# EXERCISE DIRECTIONS
Transcribe each line below verbatim; pictures excluded.

# EXERCISE DATA
▶

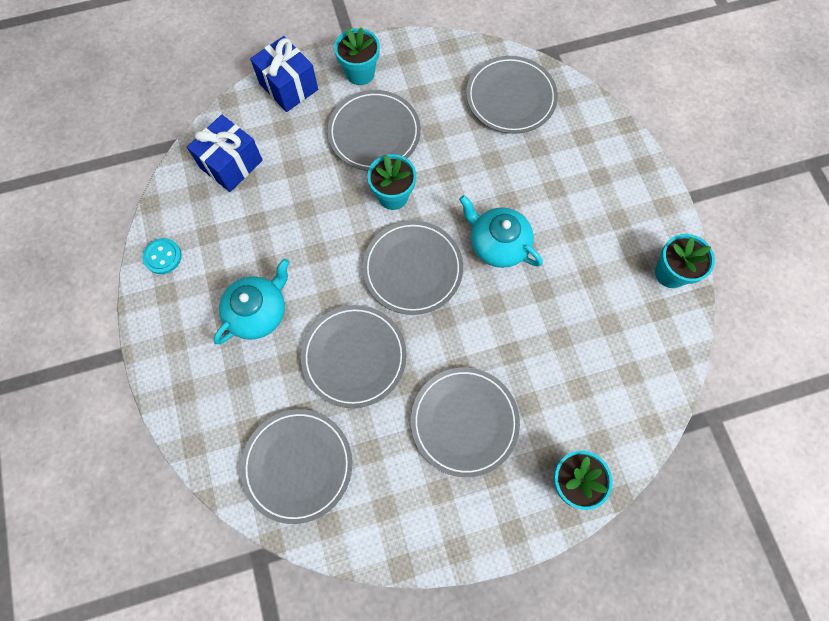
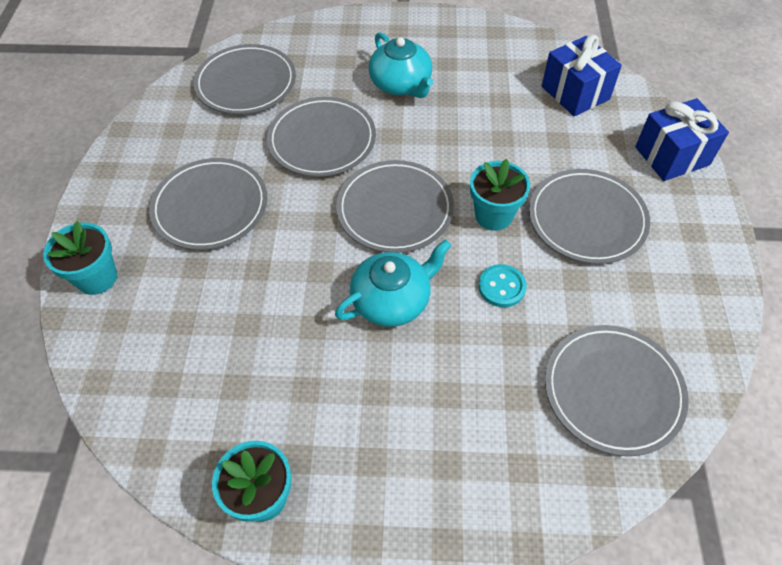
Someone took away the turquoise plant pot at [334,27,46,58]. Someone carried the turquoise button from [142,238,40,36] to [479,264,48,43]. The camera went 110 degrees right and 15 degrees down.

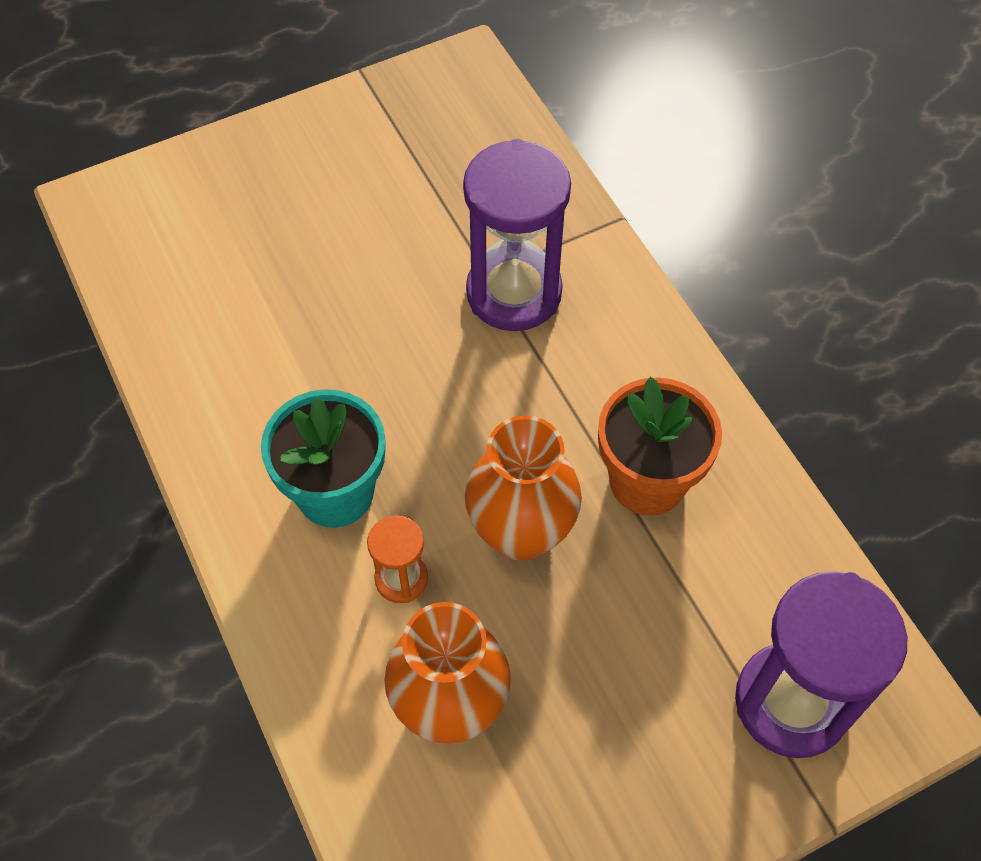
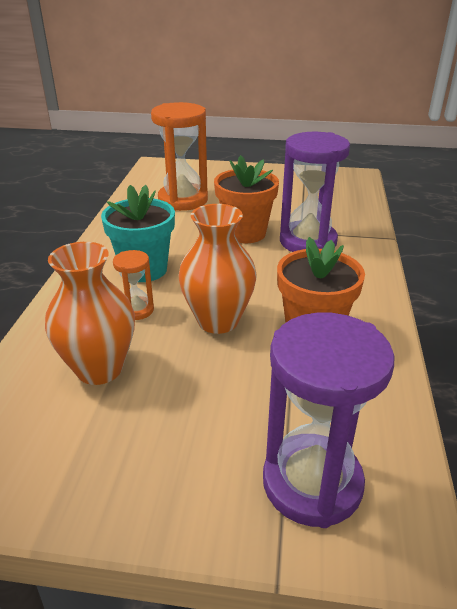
Someone put down the orange sandglass at [151,102,57,109]. Someone put down the orange plant pot at [214,155,65,88]. The camera went 35 degrees right and 25 degrees down.

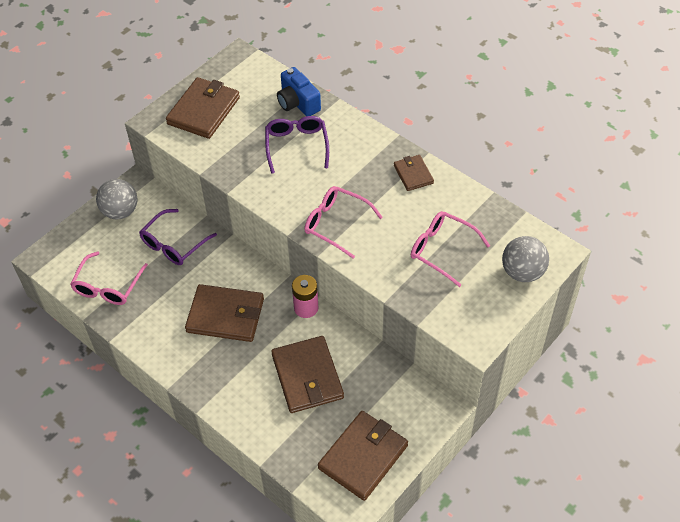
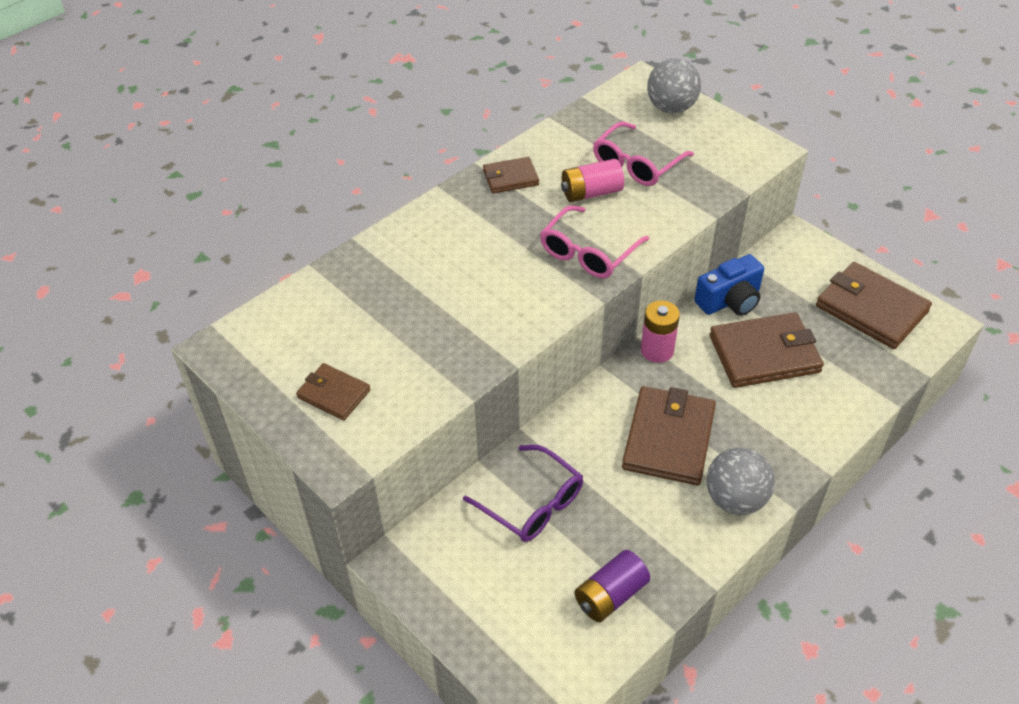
Someone carried the royal blue photo camera from [277,67,44,49] to [694,254,70,62]. Someone scaled the brown wallet at [166,77,74,62] by 0.55. Someone took away the violet spectacles at [265,116,64,58]. Someone carried the gray sphere from [96,179,42,40] to [706,448,69,67]. Someone swapped the rosy spectacles at [70,251,78,54] for the violet power cell at [574,550,76,72]. Someone put down the rosy power cell at [561,159,63,43]. The camera went 85 degrees left and 5 degrees down.

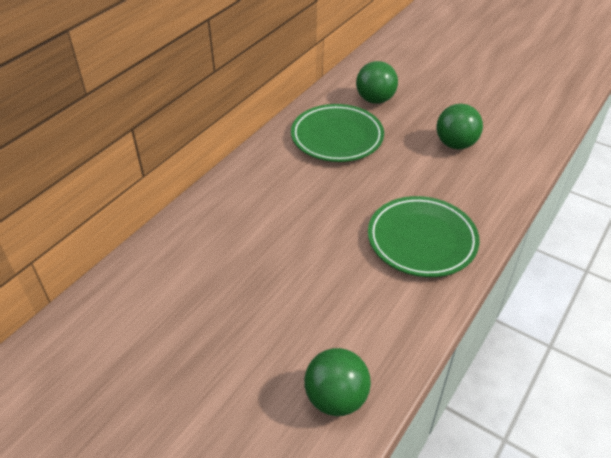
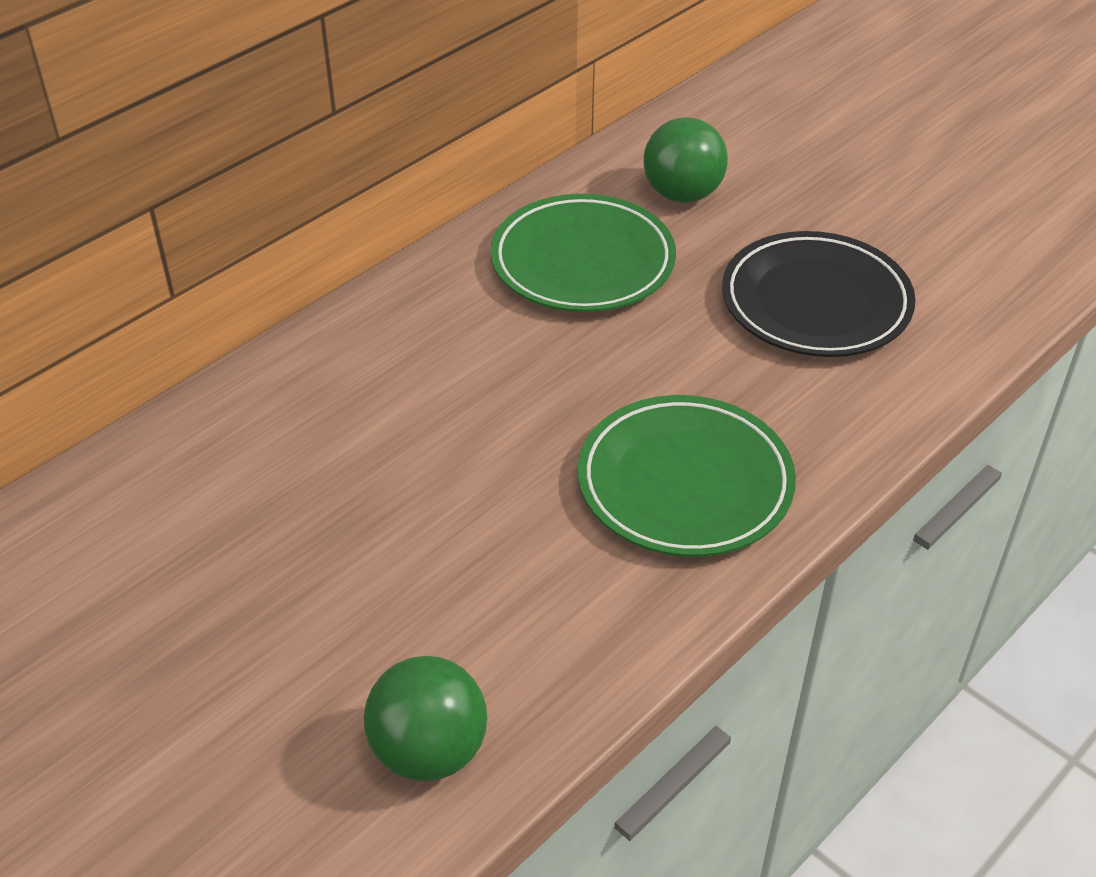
Someone swapped the green sphere at [436,104,47,45] for the black flat dish at [722,231,194,126]. The camera went 10 degrees right and 0 degrees up.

◀

# OUTPUT FOR THIS TASK
Someone took away the turquoise plant pot at [334,27,46,58]. Someone carried the turquoise button from [142,238,40,36] to [479,264,48,43]. The camera went 110 degrees right and 15 degrees down.

Someone put down the orange sandglass at [151,102,57,109]. Someone put down the orange plant pot at [214,155,65,88]. The camera went 35 degrees right and 25 degrees down.

Someone carried the royal blue photo camera from [277,67,44,49] to [694,254,70,62]. Someone scaled the brown wallet at [166,77,74,62] by 0.55. Someone took away the violet spectacles at [265,116,64,58]. Someone carried the gray sphere from [96,179,42,40] to [706,448,69,67]. Someone swapped the rosy spectacles at [70,251,78,54] for the violet power cell at [574,550,76,72]. Someone put down the rosy power cell at [561,159,63,43]. The camera went 85 degrees left and 5 degrees down.

Someone swapped the green sphere at [436,104,47,45] for the black flat dish at [722,231,194,126]. The camera went 10 degrees right and 0 degrees up.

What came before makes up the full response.